PROBLEM DESCRIPTION:
Your response should contain exactly the lines running from the one with "RADIO1 pin CSN: D3 -> A0" to the end of the data below, both included, and no pictures.

GIVEN INFORMATION:
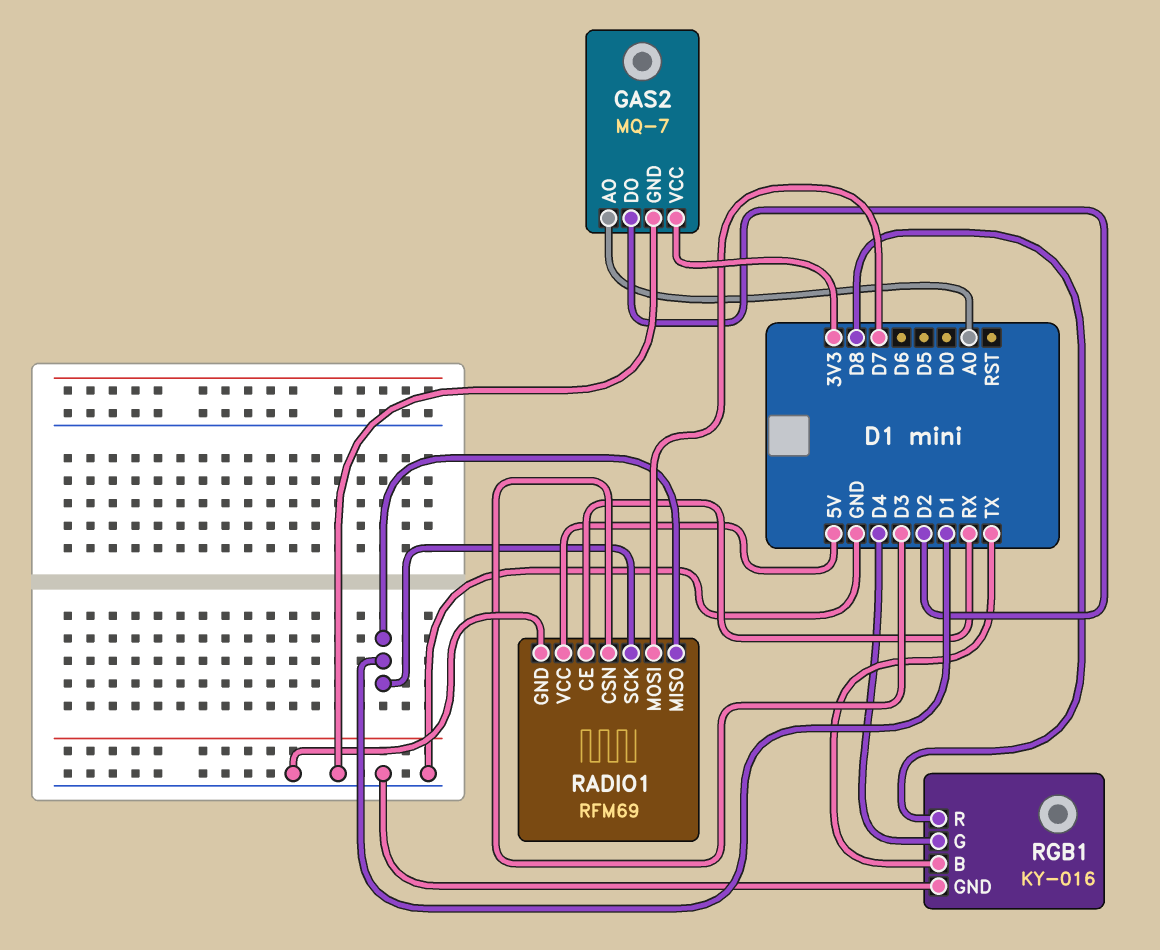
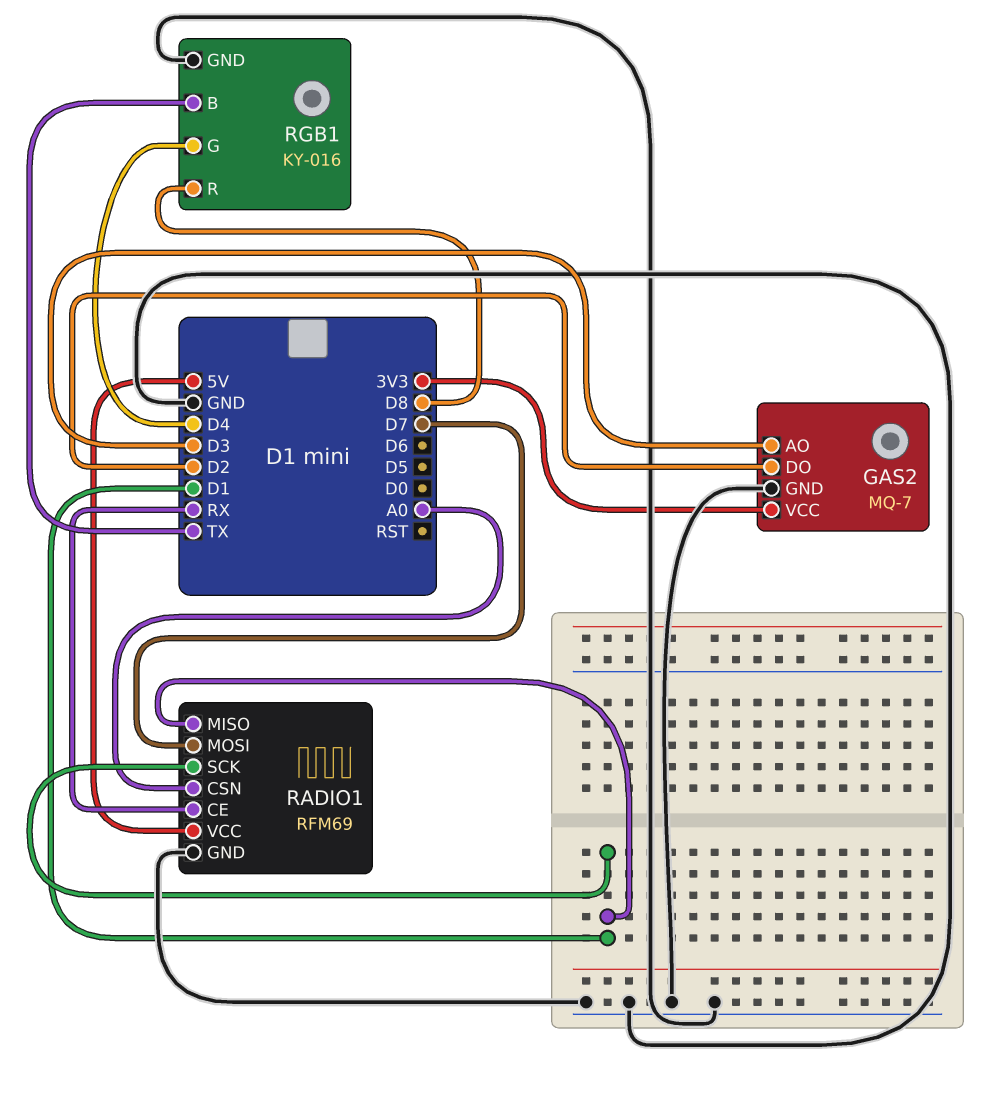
GAS2 pin AO: A0 -> D3
RADIO1 pin CSN: D3 -> A0

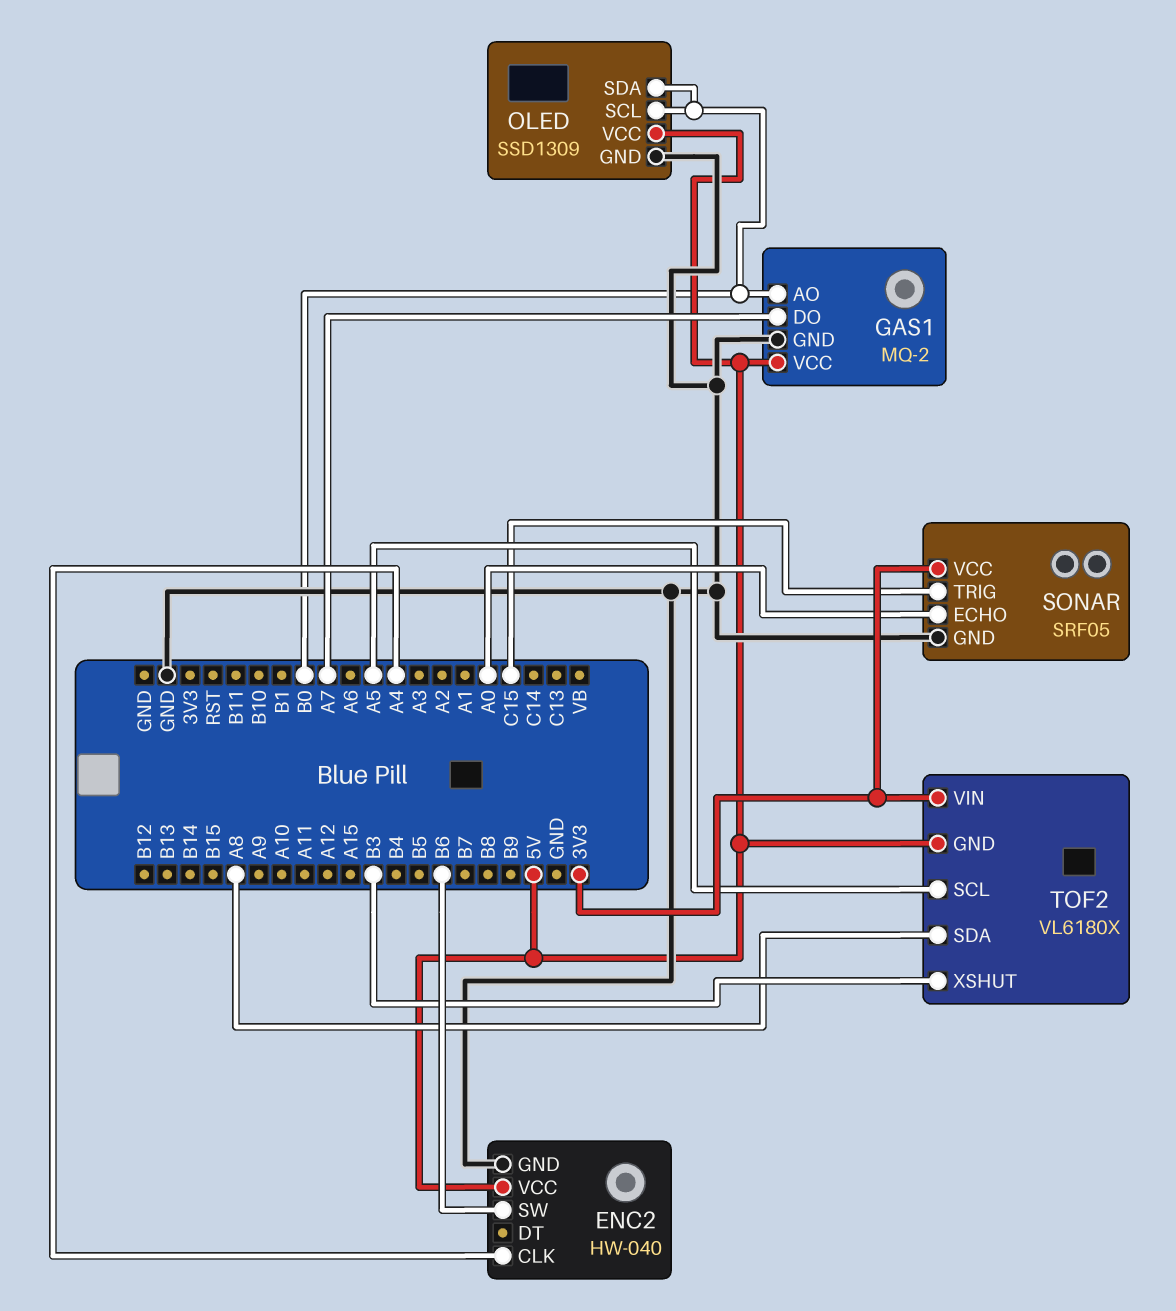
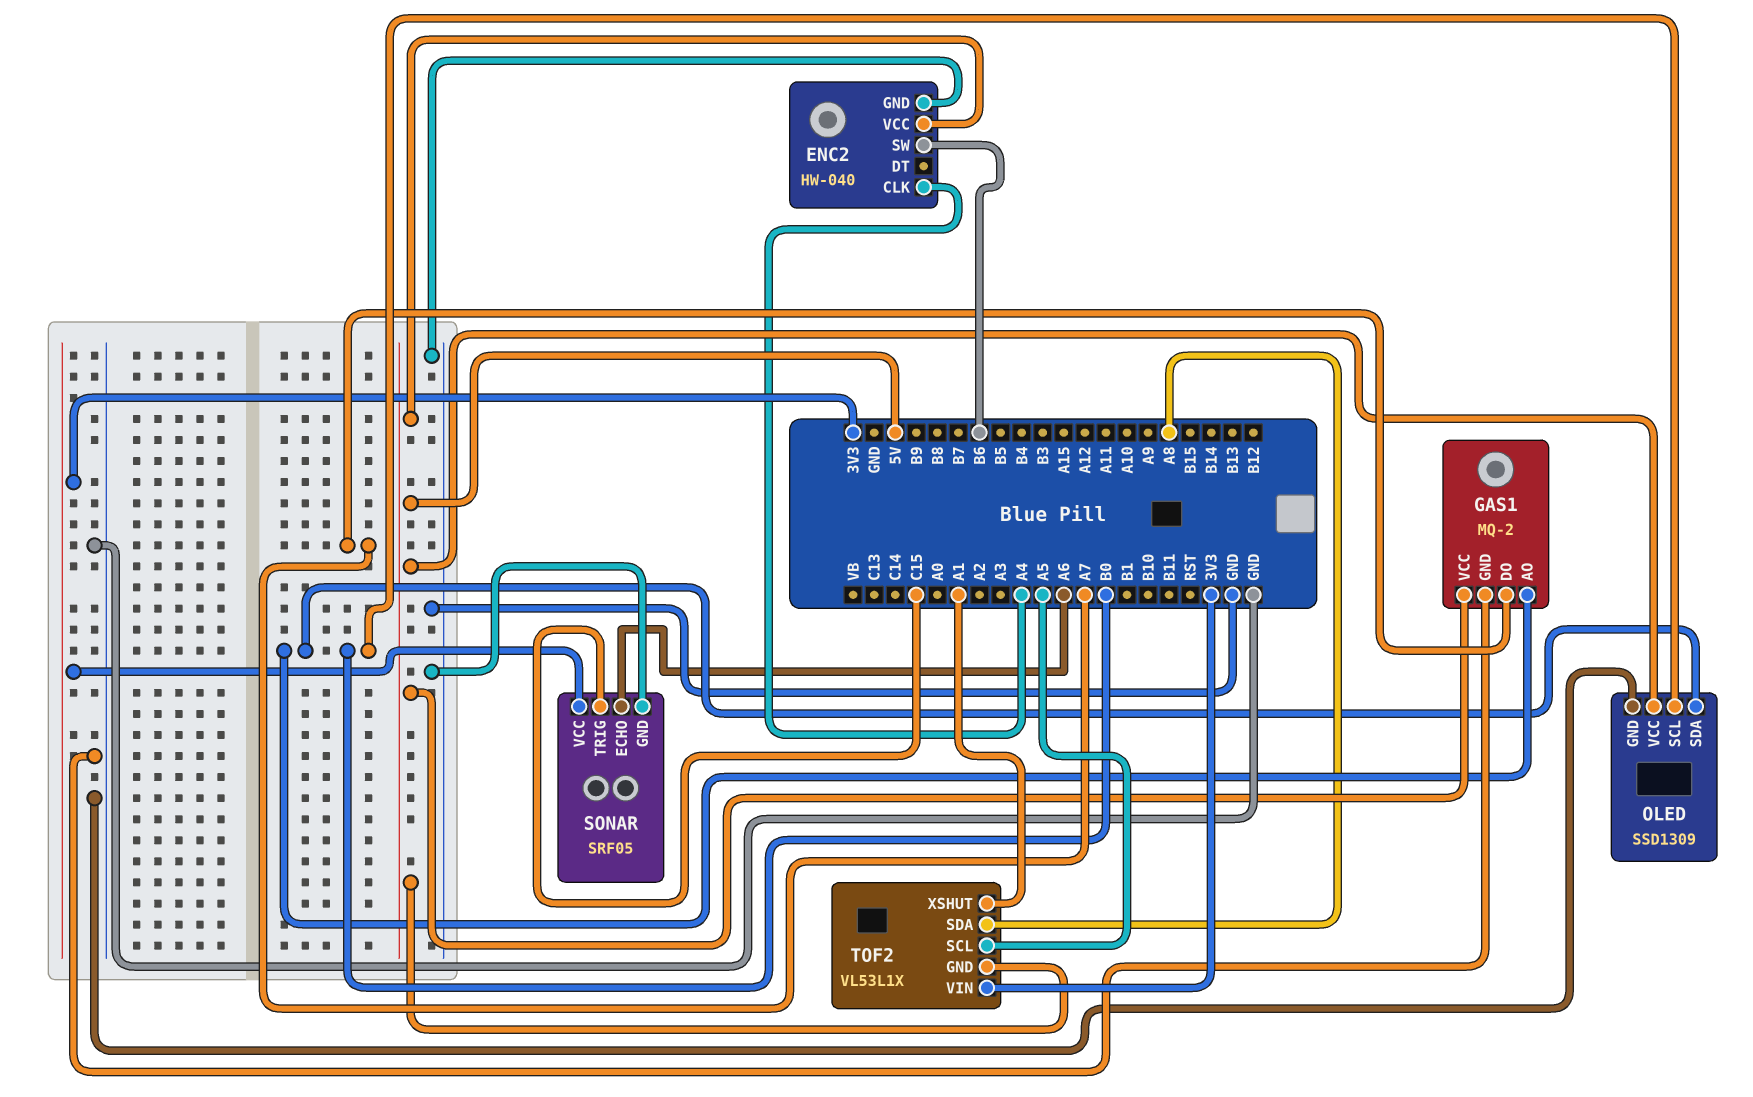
SONAR pin ECHO: A0 -> A6
TOF2: VL6180X -> VL53L1X
TOF2 pin XSHUT: B3 -> A1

ANSWER BOX:
RADIO1 pin CSN: D3 -> A0

SONAR pin ECHO: A0 -> A6
TOF2: VL6180X -> VL53L1X
TOF2 pin XSHUT: B3 -> A1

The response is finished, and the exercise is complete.